■ **Problem description**
Starting at the line that contains "D6: schottky SS14", quote every line through the end of the entries, word for word, skipping the pictures.

■ **Material provided**
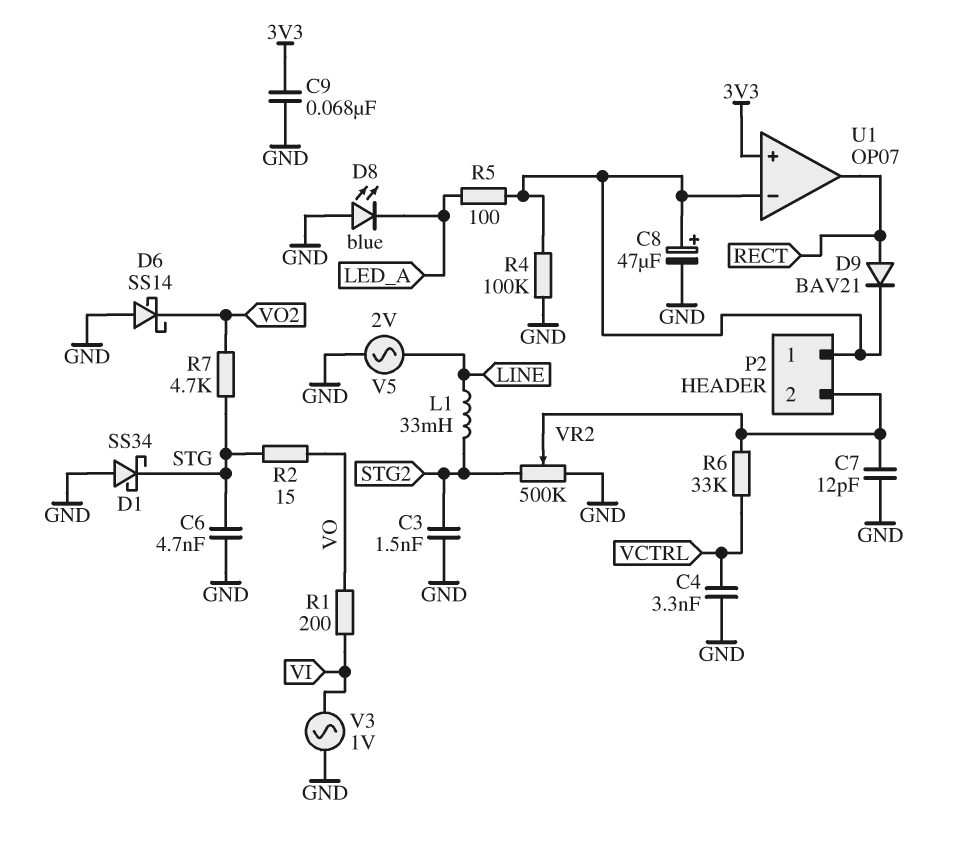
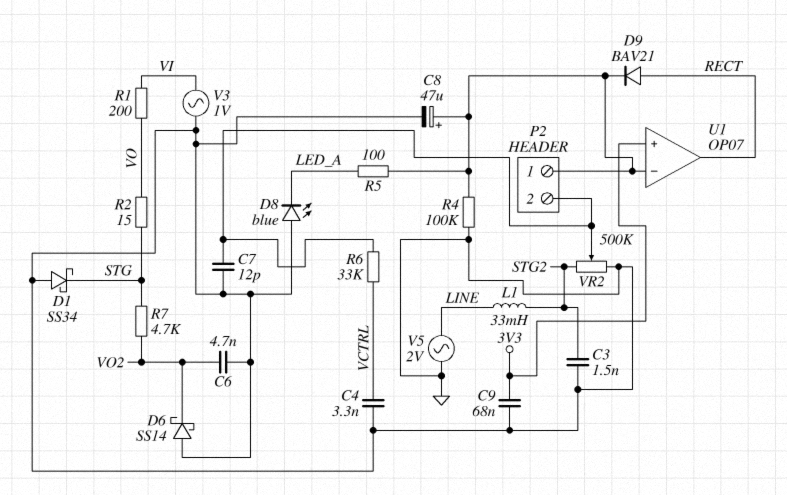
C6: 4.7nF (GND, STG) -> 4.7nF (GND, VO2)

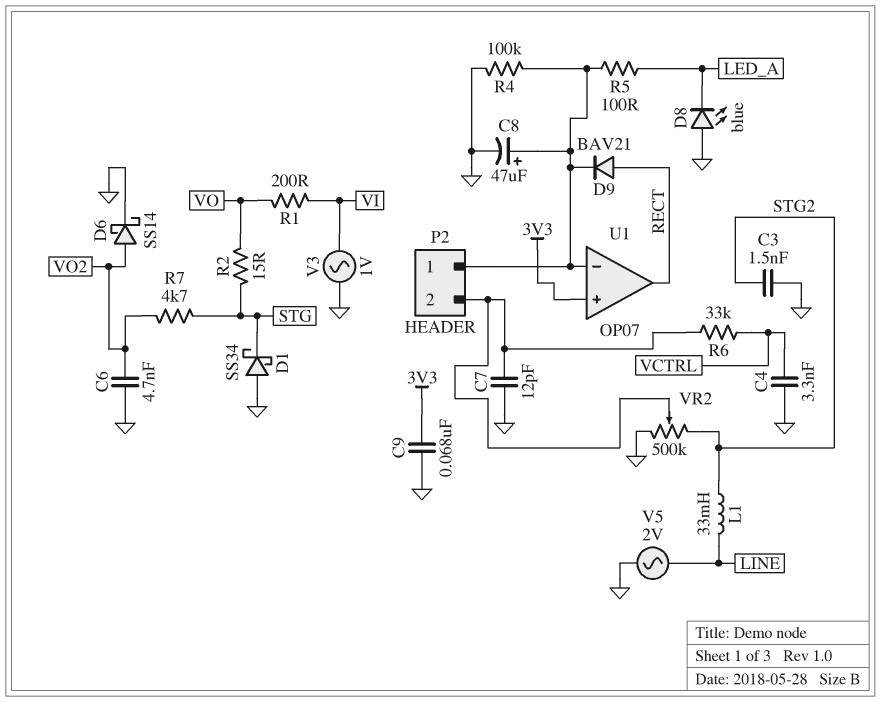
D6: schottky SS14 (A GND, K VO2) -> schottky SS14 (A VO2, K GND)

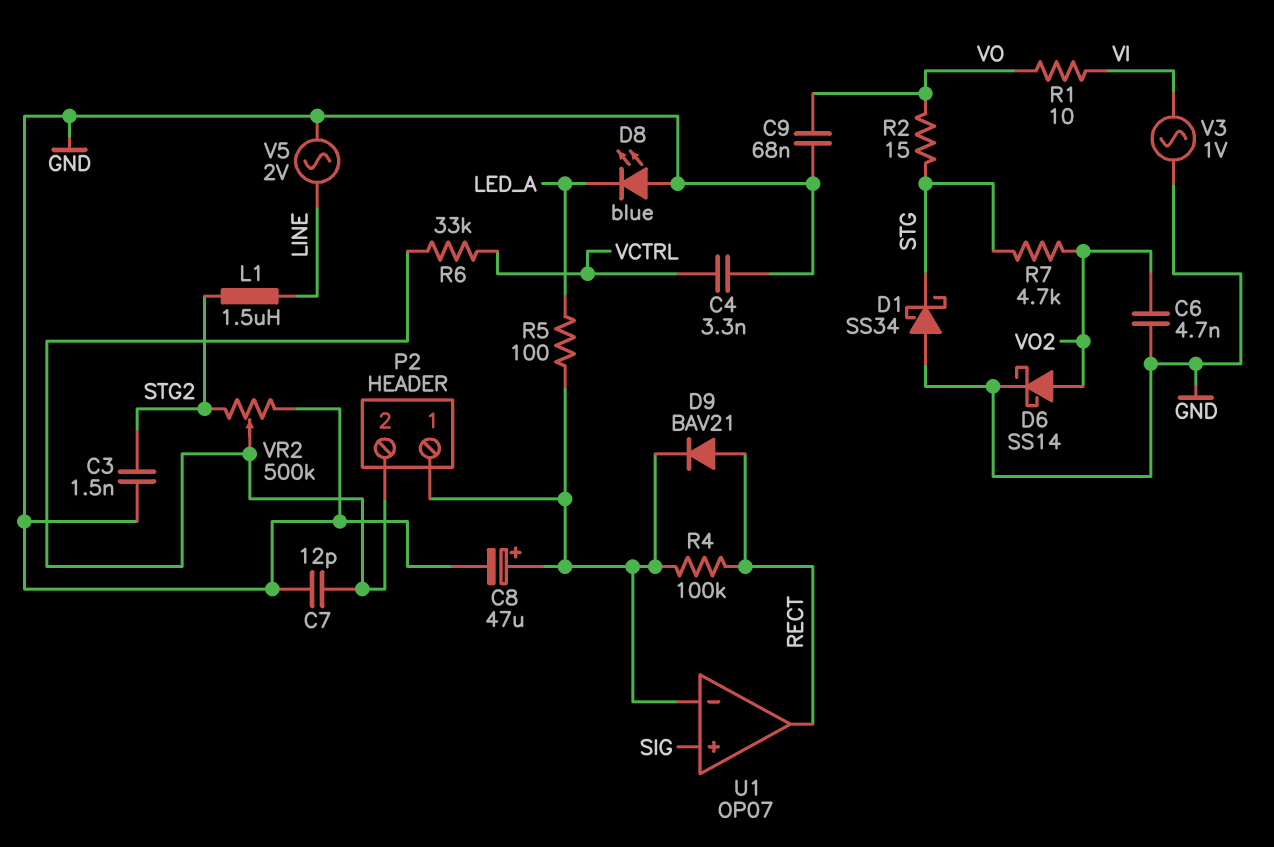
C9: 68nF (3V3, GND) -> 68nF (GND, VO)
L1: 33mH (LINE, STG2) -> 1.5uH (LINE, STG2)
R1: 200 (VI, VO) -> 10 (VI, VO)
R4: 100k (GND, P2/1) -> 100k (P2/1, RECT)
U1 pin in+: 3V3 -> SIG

■ **Result for this exercise**
D6: schottky SS14 (A GND, K VO2) -> schottky SS14 (A VO2, K GND)

C9: 68nF (3V3, GND) -> 68nF (GND, VO)
L1: 33mH (LINE, STG2) -> 1.5uH (LINE, STG2)
R1: 200 (VI, VO) -> 10 (VI, VO)
R4: 100k (GND, P2/1) -> 100k (P2/1, RECT)
U1 pin in+: 3V3 -> SIG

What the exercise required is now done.